▶ TASK GOAL:
Nothing but the lines from the first line of the records through the line with "U2 pin GND: GND -> 3V3" should be output, exactly as written and free of pictures.

▶ Records from a data source:
++++++

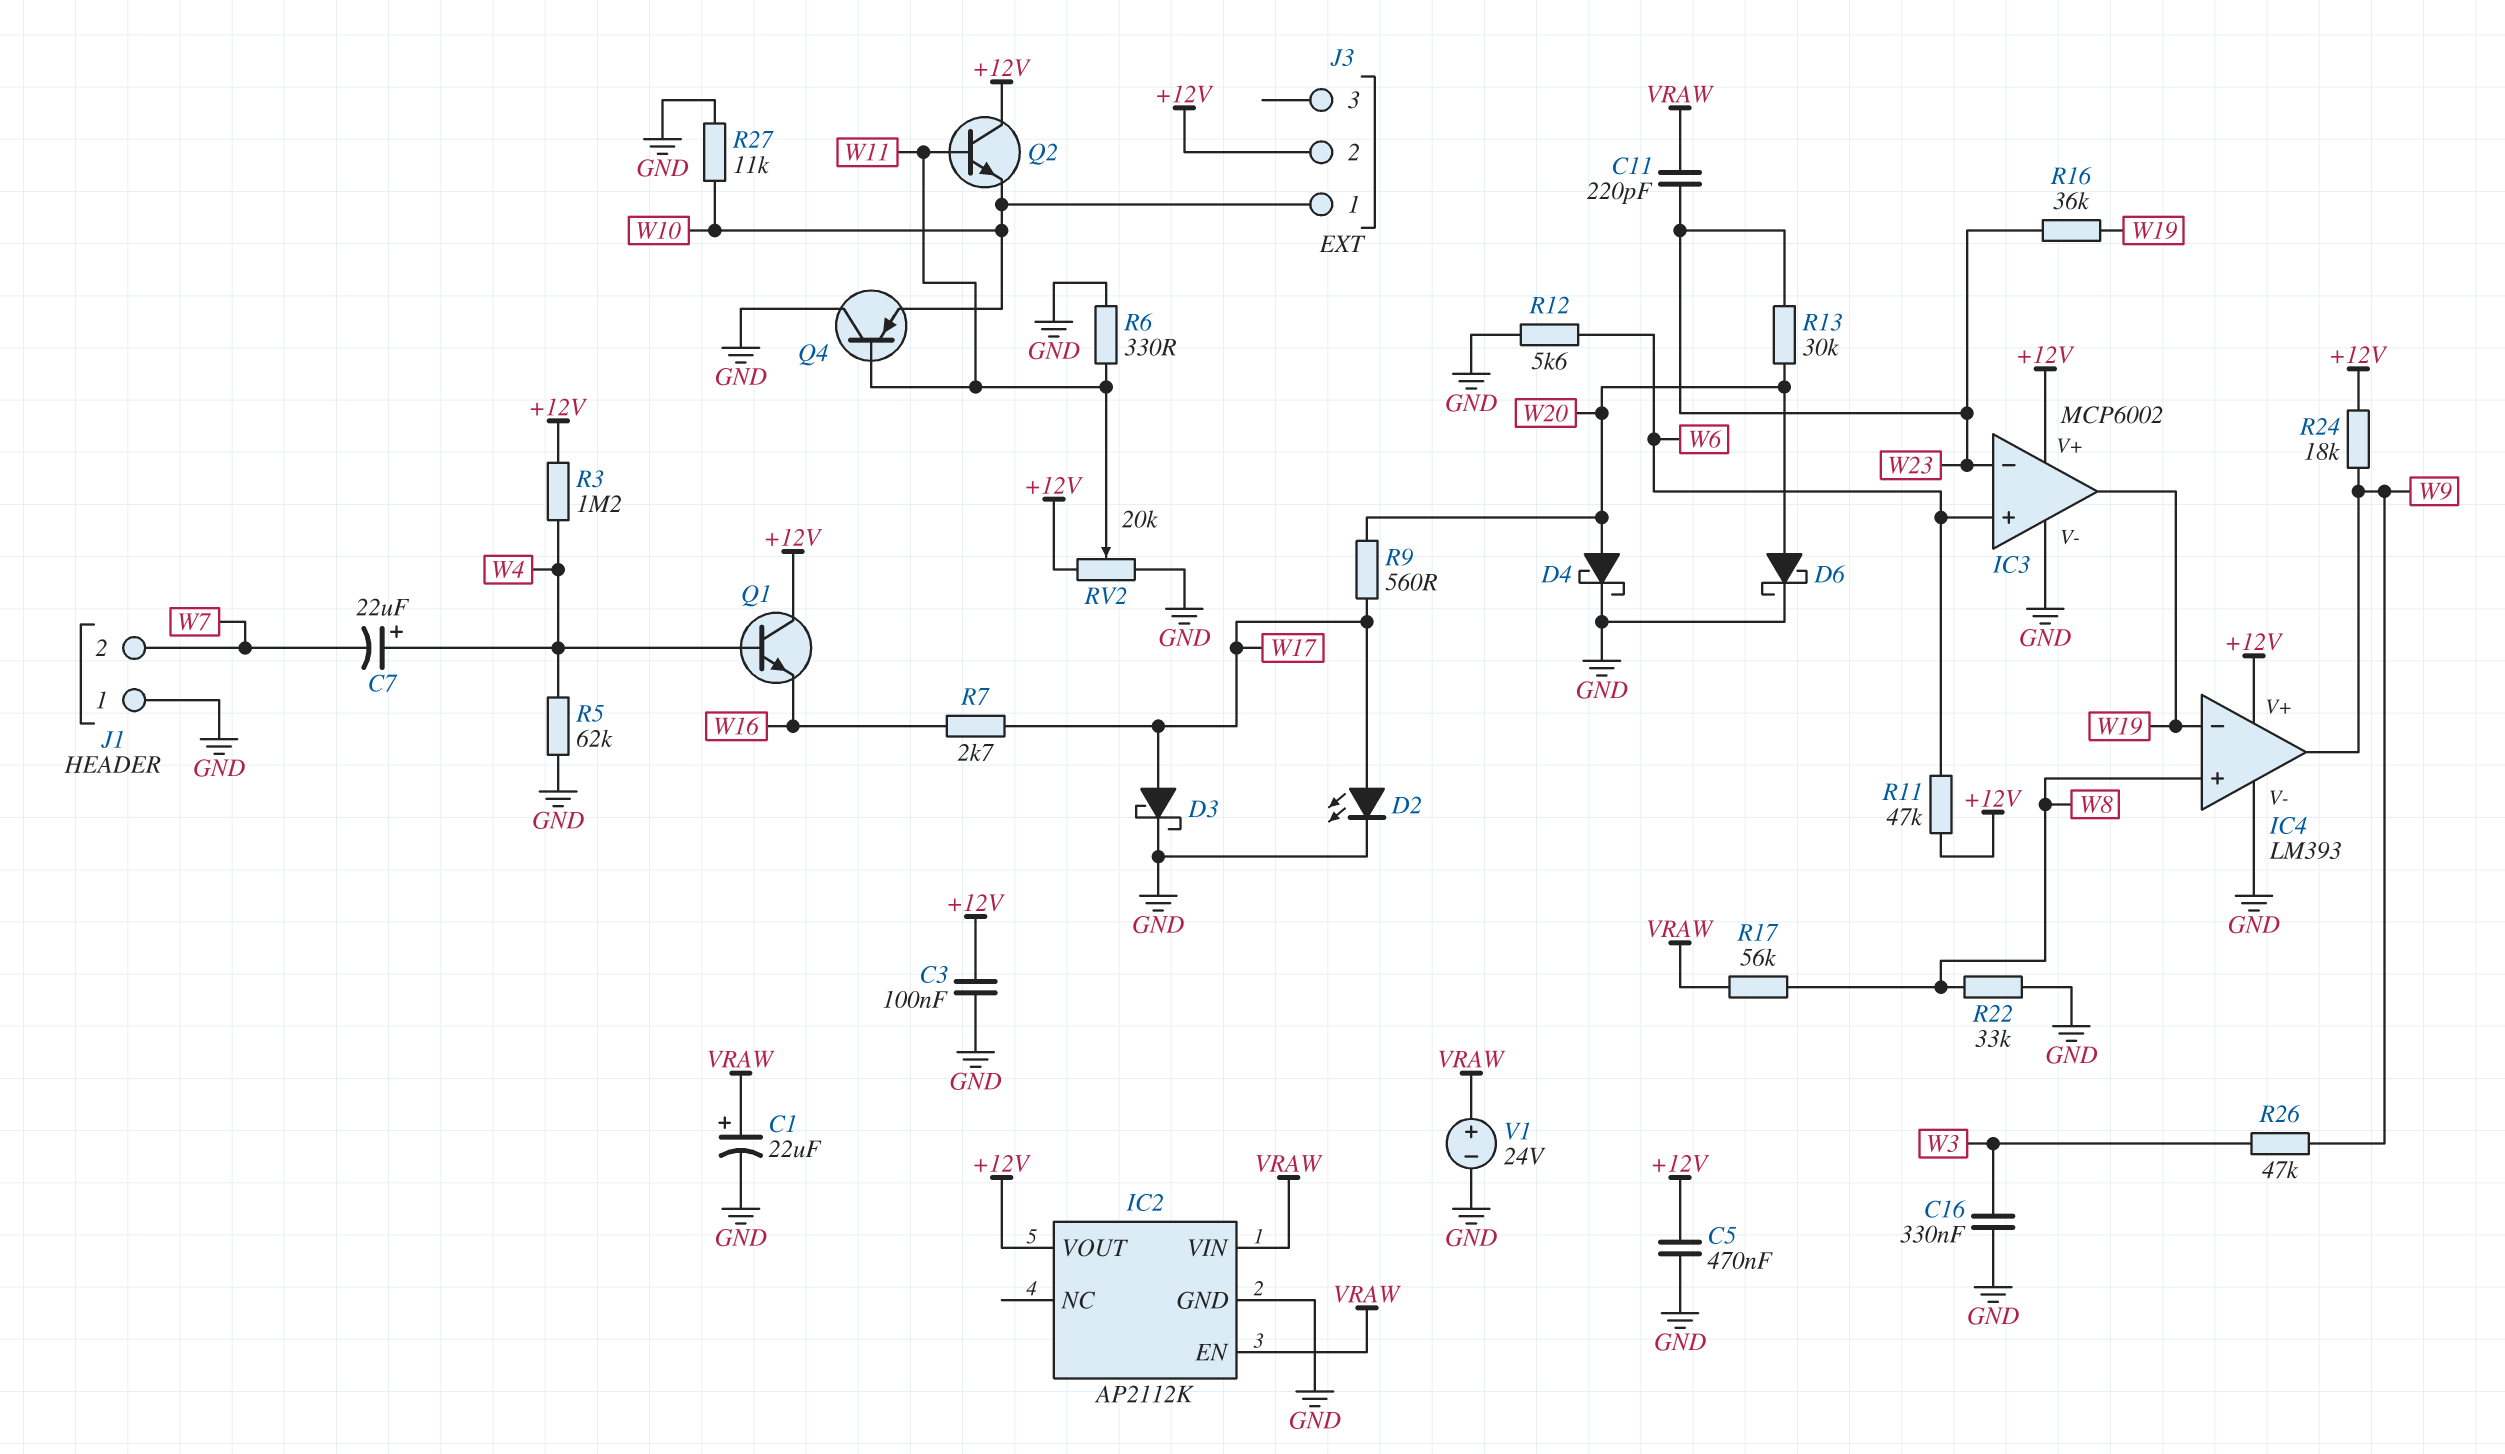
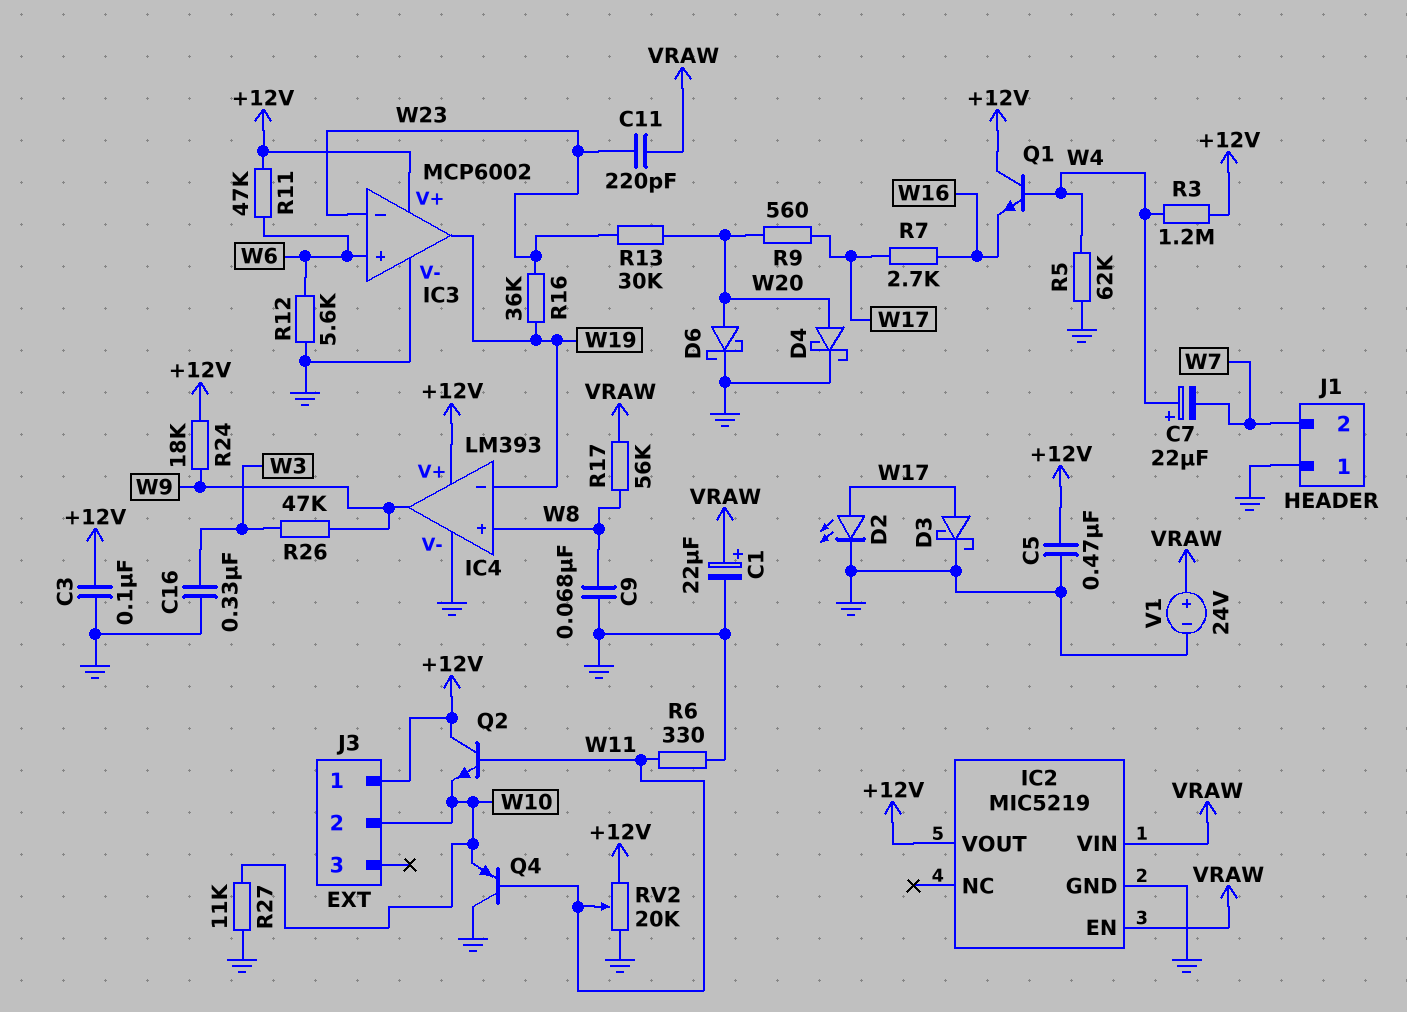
C9: none -> 68nF (GND, W8)
IC2: AP2112K -> MIC5219
J3 pin 1: W10 -> +12V
J3 pin 2: +12V -> W10
R22: 33k (GND, W8) -> none

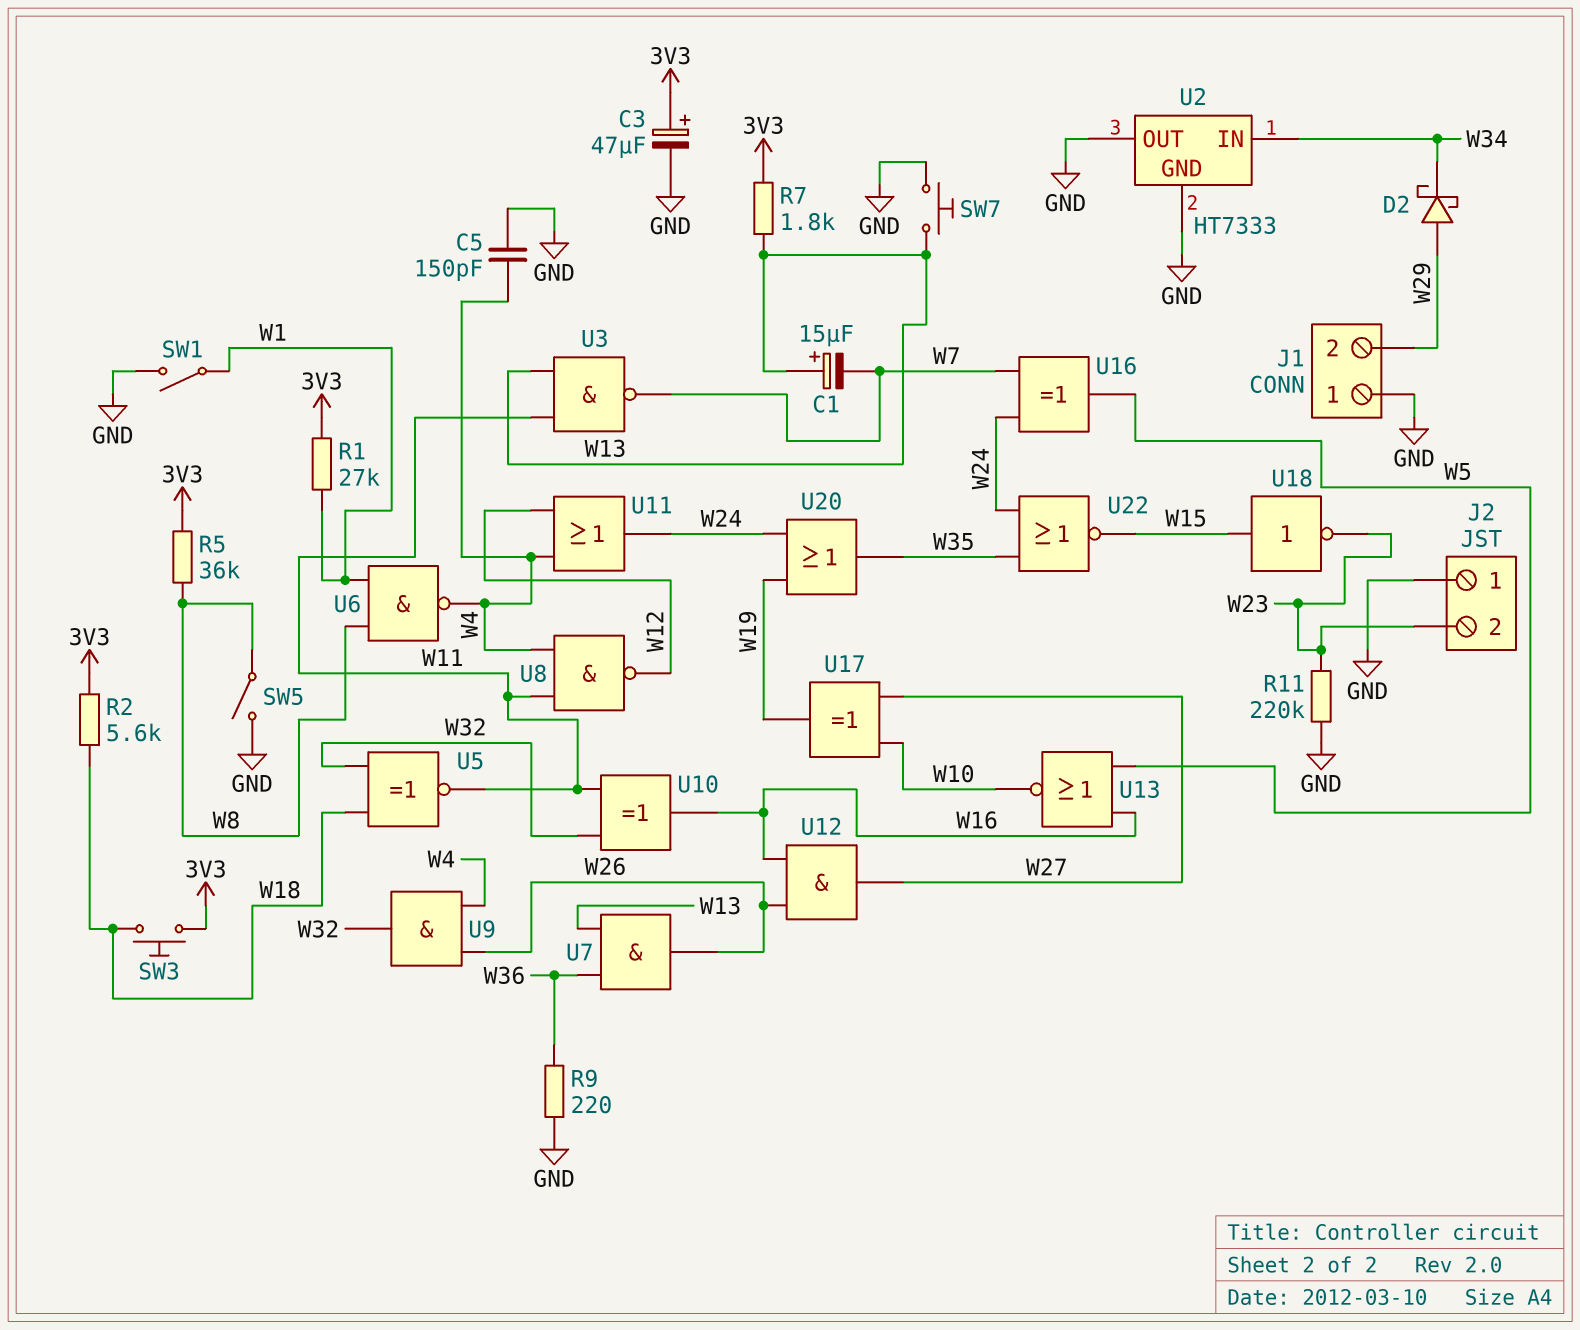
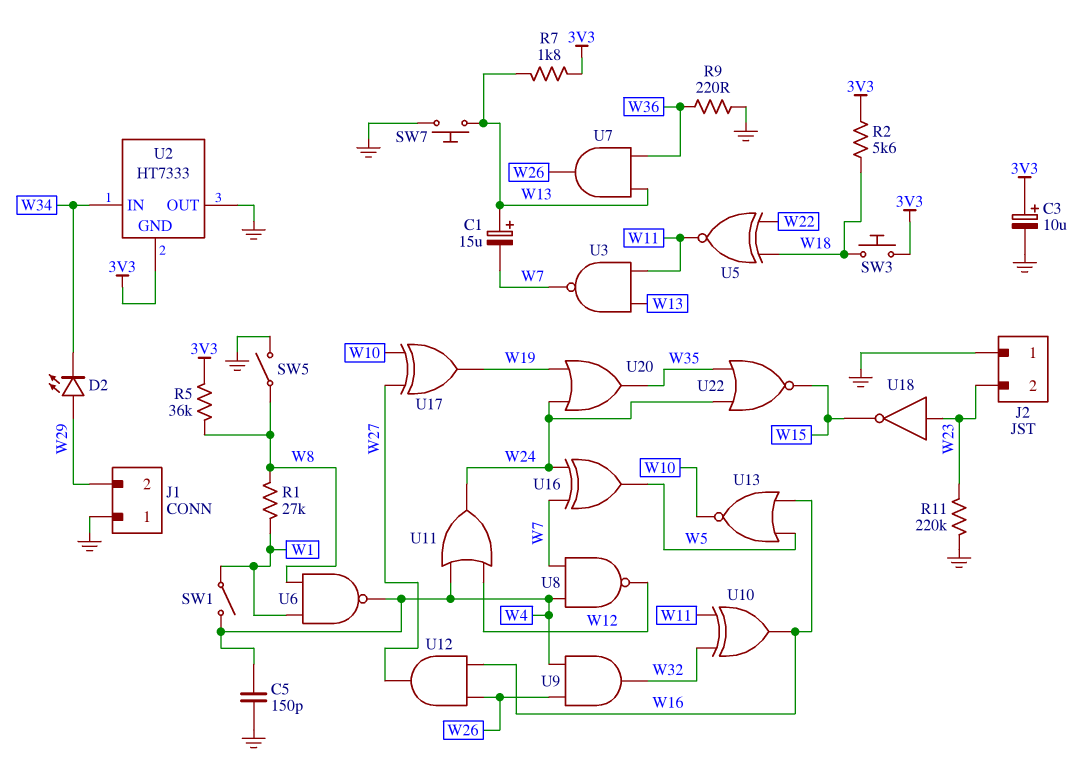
C3: 47uF (plus 3V3, minus GND) -> 10uF (plus 3V3, minus GND)
D2: schottky (A W29, K W34) -> LED (A W29, K W34)
R1: 27k (3V3, W1) -> 27k (W1, W8)
SW1: switch (GND, W1) -> switch (W1, W4)
U2 pin GND: GND -> 3V3
U5: XNOR (in W18, in W32, out W11) -> XNOR (in W18, in W22, out W11)
U8: NAND (in W4, in W11, out W12) -> NAND (in W4, in W7, out W12)
U18: NOT (in W15, out W23) -> NOT (in W23, out W15)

++++++

▶ RESULT:
C9: none -> 68nF (GND, W8)
IC2: AP2112K -> MIC5219
J3 pin 1: W10 -> +12V
J3 pin 2: +12V -> W10
R22: 33k (GND, W8) -> none

C3: 47uF (plus 3V3, minus GND) -> 10uF (plus 3V3, minus GND)
D2: schottky (A W29, K W34) -> LED (A W29, K W34)
R1: 27k (3V3, W1) -> 27k (W1, W8)
SW1: switch (GND, W1) -> switch (W1, W4)
U2 pin GND: GND -> 3V3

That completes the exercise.